Using the data below, return the stretch from the line that contains "(304, 254) = (629, 513): none -> yellow lemon" through the line that contains "(536, 454) = (216, 439): pink", both included, exactly as it stands and nothing beyond it.
——————
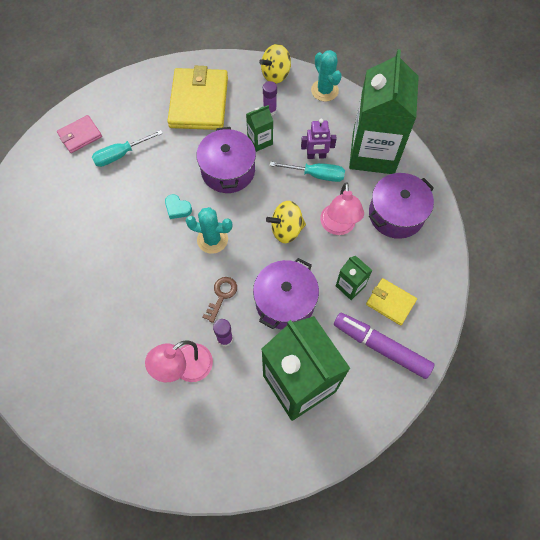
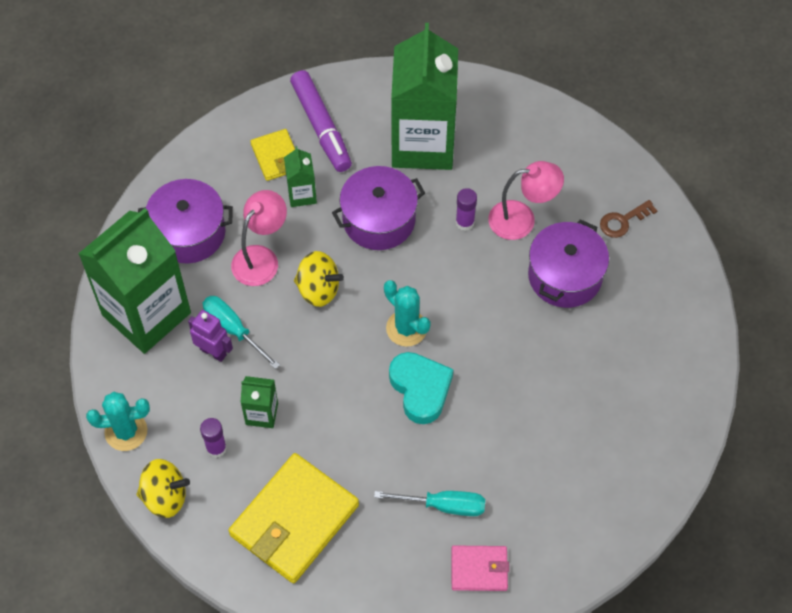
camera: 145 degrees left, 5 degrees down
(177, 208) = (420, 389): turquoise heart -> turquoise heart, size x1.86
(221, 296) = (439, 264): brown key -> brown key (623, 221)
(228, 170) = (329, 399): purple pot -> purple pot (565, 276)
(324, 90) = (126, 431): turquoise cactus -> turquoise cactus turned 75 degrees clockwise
——————
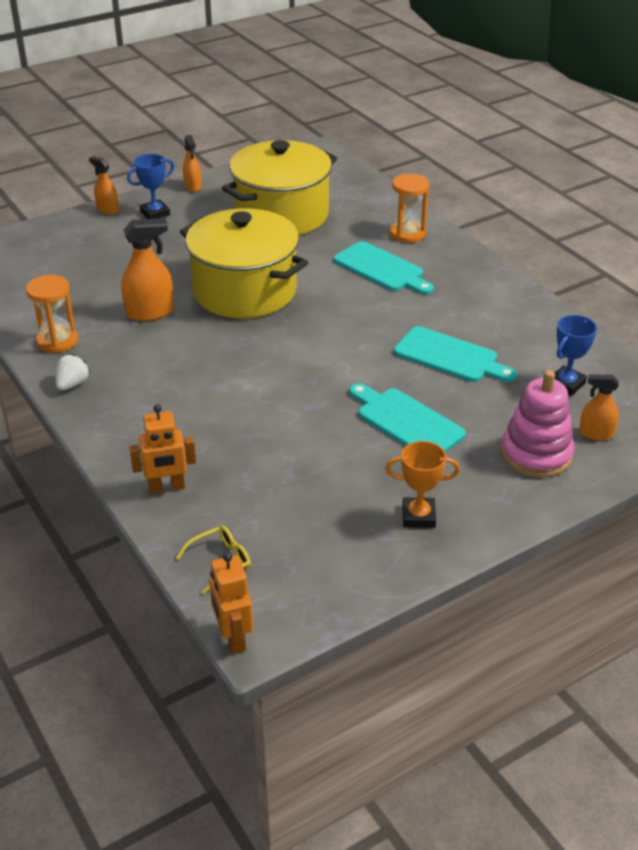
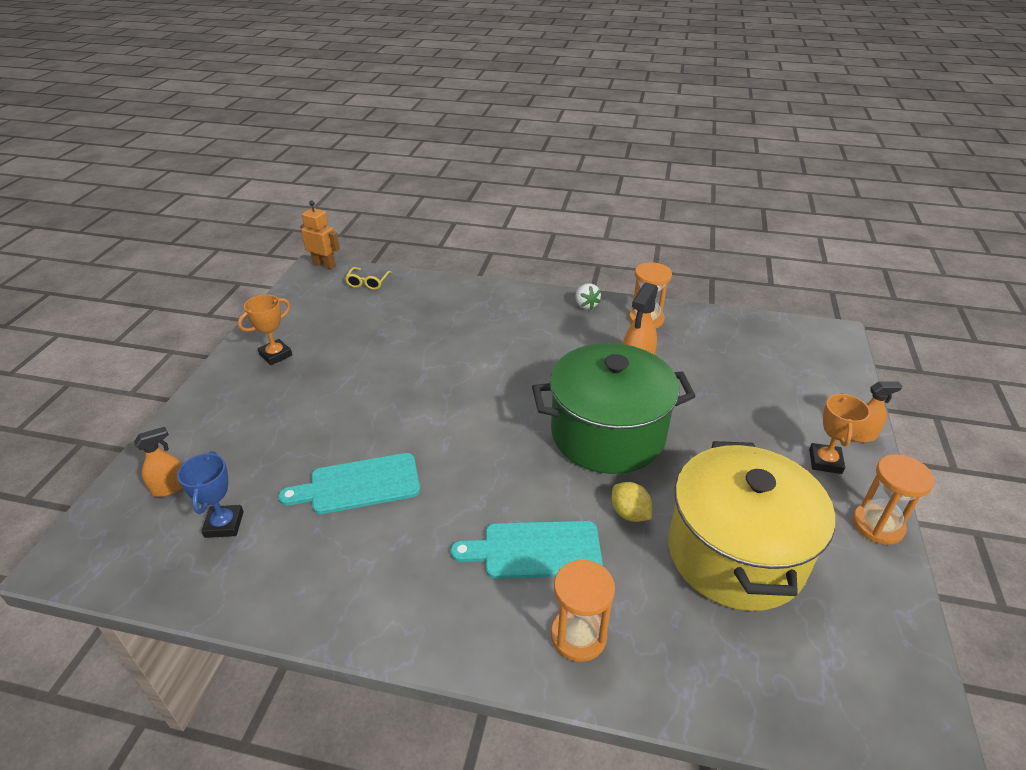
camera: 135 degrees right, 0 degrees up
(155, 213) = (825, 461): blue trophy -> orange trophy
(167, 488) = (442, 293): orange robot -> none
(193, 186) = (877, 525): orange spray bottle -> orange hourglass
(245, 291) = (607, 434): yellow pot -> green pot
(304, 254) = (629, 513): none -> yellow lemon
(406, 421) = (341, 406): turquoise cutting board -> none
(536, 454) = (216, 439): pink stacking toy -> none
——————
- RESULT FOR THIS TASK:
(304, 254) = (629, 513): none -> yellow lemon
(406, 421) = (341, 406): turquoise cutting board -> none
(536, 454) = (216, 439): pink stacking toy -> none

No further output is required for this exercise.